(To do):
Exact copies of all the entries below are expected in the answer.

(Material to process):
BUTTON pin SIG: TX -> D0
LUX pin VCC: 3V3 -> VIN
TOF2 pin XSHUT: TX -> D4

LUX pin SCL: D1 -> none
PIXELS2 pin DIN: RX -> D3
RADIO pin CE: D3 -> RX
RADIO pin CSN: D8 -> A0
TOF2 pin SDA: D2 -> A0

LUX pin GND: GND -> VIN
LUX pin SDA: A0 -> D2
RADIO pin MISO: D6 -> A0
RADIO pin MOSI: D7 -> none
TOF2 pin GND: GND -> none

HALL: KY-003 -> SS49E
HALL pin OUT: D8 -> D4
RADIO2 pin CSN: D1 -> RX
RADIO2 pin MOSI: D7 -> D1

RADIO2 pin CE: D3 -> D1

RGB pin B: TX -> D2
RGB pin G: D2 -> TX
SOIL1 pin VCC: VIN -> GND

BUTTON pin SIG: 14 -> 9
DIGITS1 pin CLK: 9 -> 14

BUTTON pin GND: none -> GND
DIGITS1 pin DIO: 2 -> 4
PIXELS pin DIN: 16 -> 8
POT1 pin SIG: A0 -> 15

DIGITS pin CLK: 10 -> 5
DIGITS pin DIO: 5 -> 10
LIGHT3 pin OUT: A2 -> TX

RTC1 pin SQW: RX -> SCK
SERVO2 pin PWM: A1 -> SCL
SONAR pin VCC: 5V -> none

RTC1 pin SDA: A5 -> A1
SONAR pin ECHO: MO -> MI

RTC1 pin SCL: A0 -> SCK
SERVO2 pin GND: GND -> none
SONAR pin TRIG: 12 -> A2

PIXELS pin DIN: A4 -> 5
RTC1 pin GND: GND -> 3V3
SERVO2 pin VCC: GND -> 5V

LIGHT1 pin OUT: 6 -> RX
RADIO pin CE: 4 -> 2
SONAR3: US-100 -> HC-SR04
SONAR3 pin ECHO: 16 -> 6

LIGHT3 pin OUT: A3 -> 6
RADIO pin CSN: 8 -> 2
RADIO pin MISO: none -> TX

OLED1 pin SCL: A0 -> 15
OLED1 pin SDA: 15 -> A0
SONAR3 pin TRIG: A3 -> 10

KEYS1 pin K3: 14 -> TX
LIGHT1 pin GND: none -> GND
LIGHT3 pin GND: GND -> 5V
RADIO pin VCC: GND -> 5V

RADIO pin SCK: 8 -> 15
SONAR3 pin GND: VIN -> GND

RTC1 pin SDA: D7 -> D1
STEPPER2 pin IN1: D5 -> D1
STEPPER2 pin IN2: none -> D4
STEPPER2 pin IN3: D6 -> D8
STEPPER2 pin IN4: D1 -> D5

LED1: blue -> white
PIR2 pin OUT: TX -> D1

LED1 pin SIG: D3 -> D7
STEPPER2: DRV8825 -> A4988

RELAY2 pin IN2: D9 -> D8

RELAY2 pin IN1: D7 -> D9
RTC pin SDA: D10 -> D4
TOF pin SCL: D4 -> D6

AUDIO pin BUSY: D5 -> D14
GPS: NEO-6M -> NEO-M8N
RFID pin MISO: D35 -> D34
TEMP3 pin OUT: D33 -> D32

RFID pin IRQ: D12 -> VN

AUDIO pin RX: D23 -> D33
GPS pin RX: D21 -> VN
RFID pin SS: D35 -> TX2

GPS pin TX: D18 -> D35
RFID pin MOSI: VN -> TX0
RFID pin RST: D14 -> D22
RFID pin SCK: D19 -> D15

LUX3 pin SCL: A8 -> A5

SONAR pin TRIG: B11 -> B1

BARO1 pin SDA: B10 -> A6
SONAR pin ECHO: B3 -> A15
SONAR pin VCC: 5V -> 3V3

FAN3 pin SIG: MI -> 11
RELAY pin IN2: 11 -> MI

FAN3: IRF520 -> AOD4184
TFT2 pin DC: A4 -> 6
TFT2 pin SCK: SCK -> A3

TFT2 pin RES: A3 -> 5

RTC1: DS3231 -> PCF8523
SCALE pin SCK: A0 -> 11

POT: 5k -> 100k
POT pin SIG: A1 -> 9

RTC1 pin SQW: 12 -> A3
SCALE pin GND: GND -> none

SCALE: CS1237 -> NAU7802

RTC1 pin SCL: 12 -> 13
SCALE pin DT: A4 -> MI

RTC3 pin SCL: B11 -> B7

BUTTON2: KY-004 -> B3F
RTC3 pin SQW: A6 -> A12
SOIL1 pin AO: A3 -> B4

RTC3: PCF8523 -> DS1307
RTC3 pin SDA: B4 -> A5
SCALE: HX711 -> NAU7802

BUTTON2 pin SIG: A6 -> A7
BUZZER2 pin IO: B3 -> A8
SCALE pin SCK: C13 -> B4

(Output of the task):
BUTTON pin SIG: TX -> D0
LUX pin VCC: 3V3 -> VIN
TOF2 pin XSHUT: TX -> D4

LUX pin SCL: D1 -> none
PIXELS2 pin DIN: RX -> D3
RADIO pin CE: D3 -> RX
RADIO pin CSN: D8 -> A0
TOF2 pin SDA: D2 -> A0

LUX pin GND: GND -> VIN
LUX pin SDA: A0 -> D2
RADIO pin MISO: D6 -> A0
RADIO pin MOSI: D7 -> none
TOF2 pin GND: GND -> none

HALL: KY-003 -> SS49E
HALL pin OUT: D8 -> D4
RADIO2 pin CSN: D1 -> RX
RADIO2 pin MOSI: D7 -> D1

RADIO2 pin CE: D3 -> D1

RGB pin B: TX -> D2
RGB pin G: D2 -> TX
SOIL1 pin VCC: VIN -> GND

BUTTON pin SIG: 14 -> 9
DIGITS1 pin CLK: 9 -> 14

BUTTON pin GND: none -> GND
DIGITS1 pin DIO: 2 -> 4
PIXELS pin DIN: 16 -> 8
POT1 pin SIG: A0 -> 15

DIGITS pin CLK: 10 -> 5
DIGITS pin DIO: 5 -> 10
LIGHT3 pin OUT: A2 -> TX

RTC1 pin SQW: RX -> SCK
SERVO2 pin PWM: A1 -> SCL
SONAR pin VCC: 5V -> none

RTC1 pin SDA: A5 -> A1
SONAR pin ECHO: MO -> MI

RTC1 pin SCL: A0 -> SCK
SERVO2 pin GND: GND -> none
SONAR pin TRIG: 12 -> A2

PIXELS pin DIN: A4 -> 5
RTC1 pin GND: GND -> 3V3
SERVO2 pin VCC: GND -> 5V

LIGHT1 pin OUT: 6 -> RX
RADIO pin CE: 4 -> 2
SONAR3: US-100 -> HC-SR04
SONAR3 pin ECHO: 16 -> 6

LIGHT3 pin OUT: A3 -> 6
RADIO pin CSN: 8 -> 2
RADIO pin MISO: none -> TX

OLED1 pin SCL: A0 -> 15
OLED1 pin SDA: 15 -> A0
SONAR3 pin TRIG: A3 -> 10

KEYS1 pin K3: 14 -> TX
LIGHT1 pin GND: none -> GND
LIGHT3 pin GND: GND -> 5V
RADIO pin VCC: GND -> 5V

RADIO pin SCK: 8 -> 15
SONAR3 pin GND: VIN -> GND

RTC1 pin SDA: D7 -> D1
STEPPER2 pin IN1: D5 -> D1
STEPPER2 pin IN2: none -> D4
STEPPER2 pin IN3: D6 -> D8
STEPPER2 pin IN4: D1 -> D5

LED1: blue -> white
PIR2 pin OUT: TX -> D1

LED1 pin SIG: D3 -> D7
STEPPER2: DRV8825 -> A4988

RELAY2 pin IN2: D9 -> D8

RELAY2 pin IN1: D7 -> D9
RTC pin SDA: D10 -> D4
TOF pin SCL: D4 -> D6

AUDIO pin BUSY: D5 -> D14
GPS: NEO-6M -> NEO-M8N
RFID pin MISO: D35 -> D34
TEMP3 pin OUT: D33 -> D32

RFID pin IRQ: D12 -> VN

AUDIO pin RX: D23 -> D33
GPS pin RX: D21 -> VN
RFID pin SS: D35 -> TX2

GPS pin TX: D18 -> D35
RFID pin MOSI: VN -> TX0
RFID pin RST: D14 -> D22
RFID pin SCK: D19 -> D15

LUX3 pin SCL: A8 -> A5

SONAR pin TRIG: B11 -> B1

BARO1 pin SDA: B10 -> A6
SONAR pin ECHO: B3 -> A15
SONAR pin VCC: 5V -> 3V3

FAN3 pin SIG: MI -> 11
RELAY pin IN2: 11 -> MI

FAN3: IRF520 -> AOD4184
TFT2 pin DC: A4 -> 6
TFT2 pin SCK: SCK -> A3

TFT2 pin RES: A3 -> 5

RTC1: DS3231 -> PCF8523
SCALE pin SCK: A0 -> 11

POT: 5k -> 100k
POT pin SIG: A1 -> 9

RTC1 pin SQW: 12 -> A3
SCALE pin GND: GND -> none

SCALE: CS1237 -> NAU7802

RTC1 pin SCL: 12 -> 13
SCALE pin DT: A4 -> MI

RTC3 pin SCL: B11 -> B7

BUTTON2: KY-004 -> B3F
RTC3 pin SQW: A6 -> A12
SOIL1 pin AO: A3 -> B4

RTC3: PCF8523 -> DS1307
RTC3 pin SDA: B4 -> A5
SCALE: HX711 -> NAU7802

BUTTON2 pin SIG: A6 -> A7
BUZZER2 pin IO: B3 -> A8
SCALE pin SCK: C13 -> B4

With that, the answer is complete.